**REQUIRED ACTION:**
Write the records out again exactly, leaving no images in.

**EXTRACTED RECORDS:**
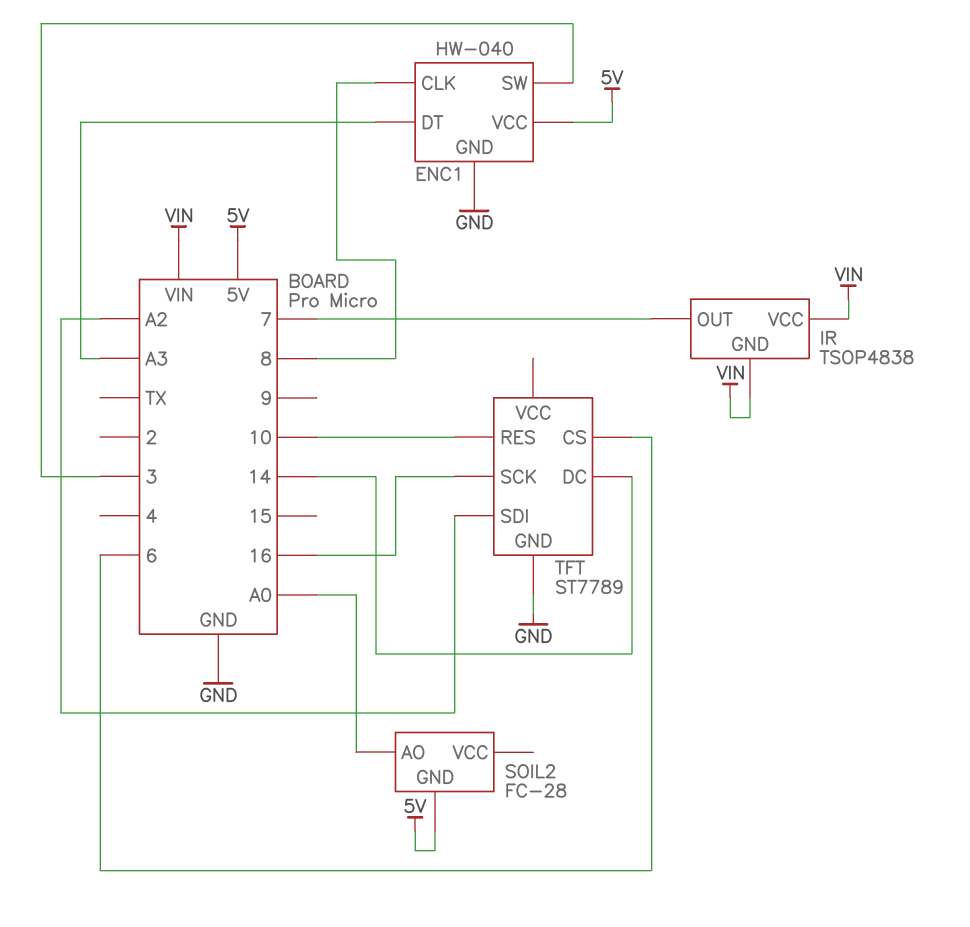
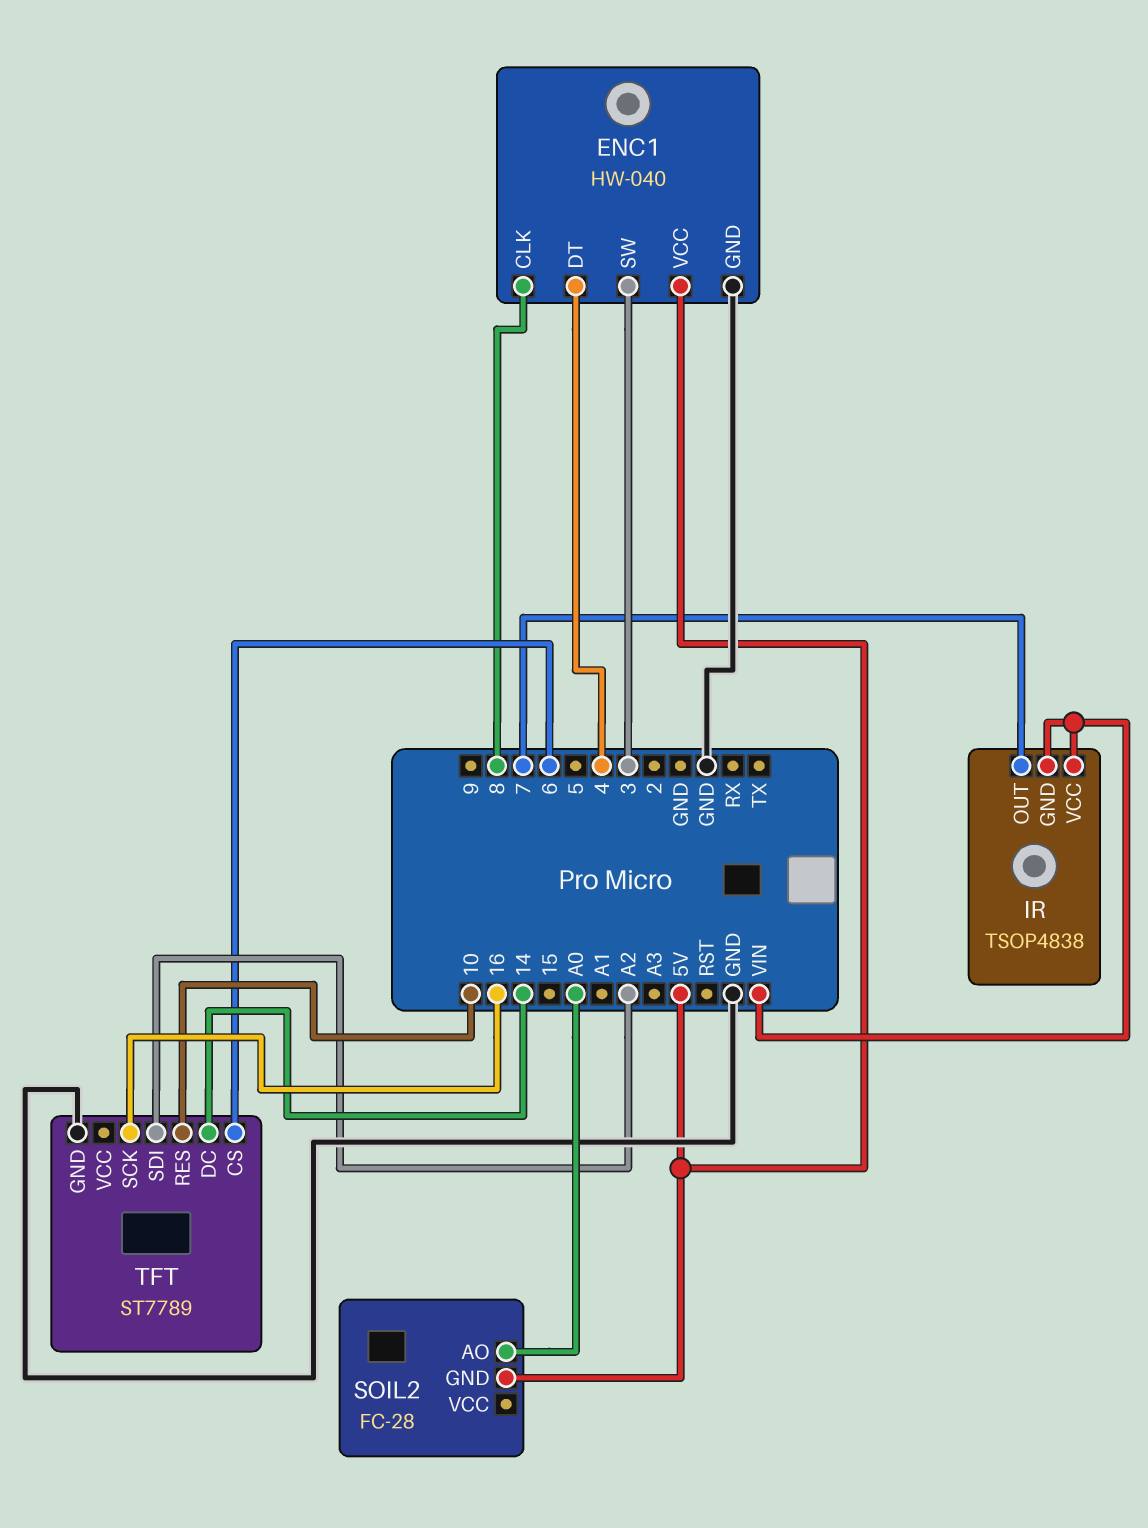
ENC1 pin DT: A3 -> 4

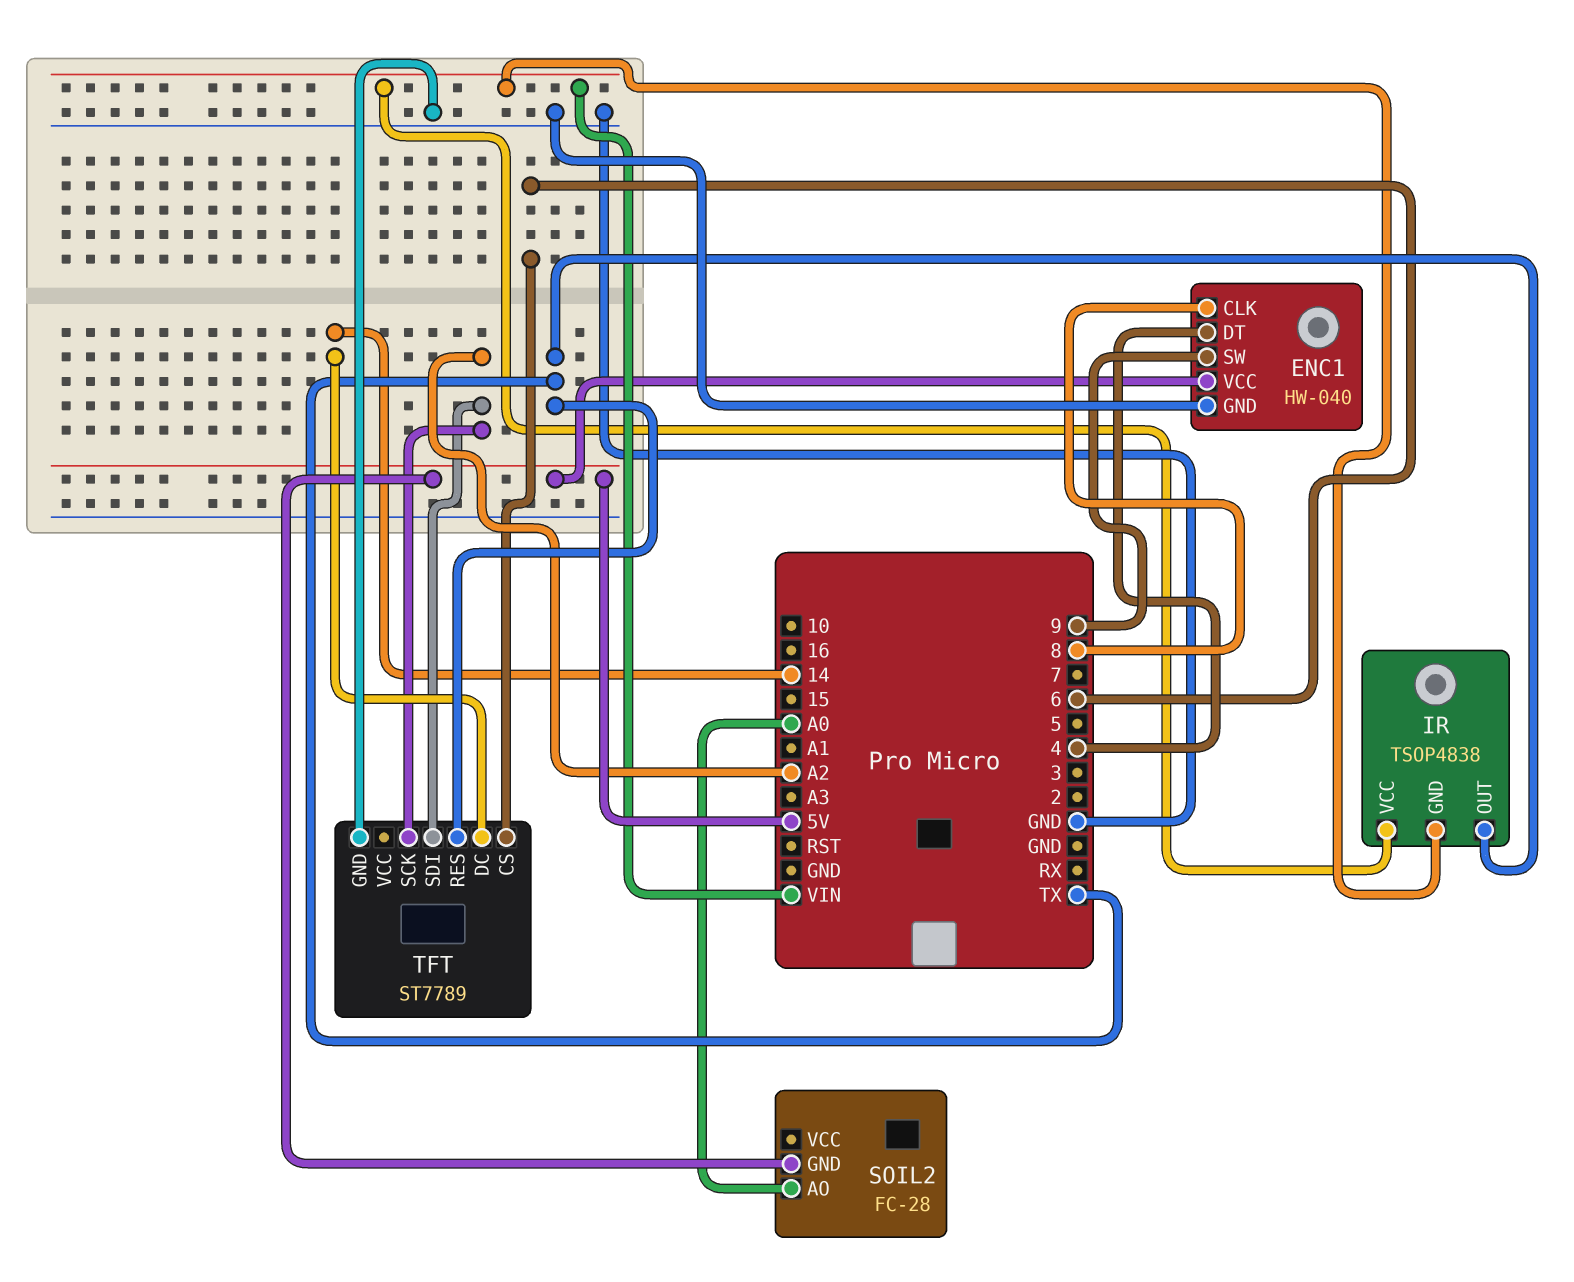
ENC1 pin SW: 3 -> 9
IR pin OUT: 7 -> TX
TFT pin RES: 10 -> TX
TFT pin SCK: 16 -> A2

**FINAL ANSWER:**
ENC1 pin DT: A3 -> 4

ENC1 pin SW: 3 -> 9
IR pin OUT: 7 -> TX
TFT pin RES: 10 -> TX
TFT pin SCK: 16 -> A2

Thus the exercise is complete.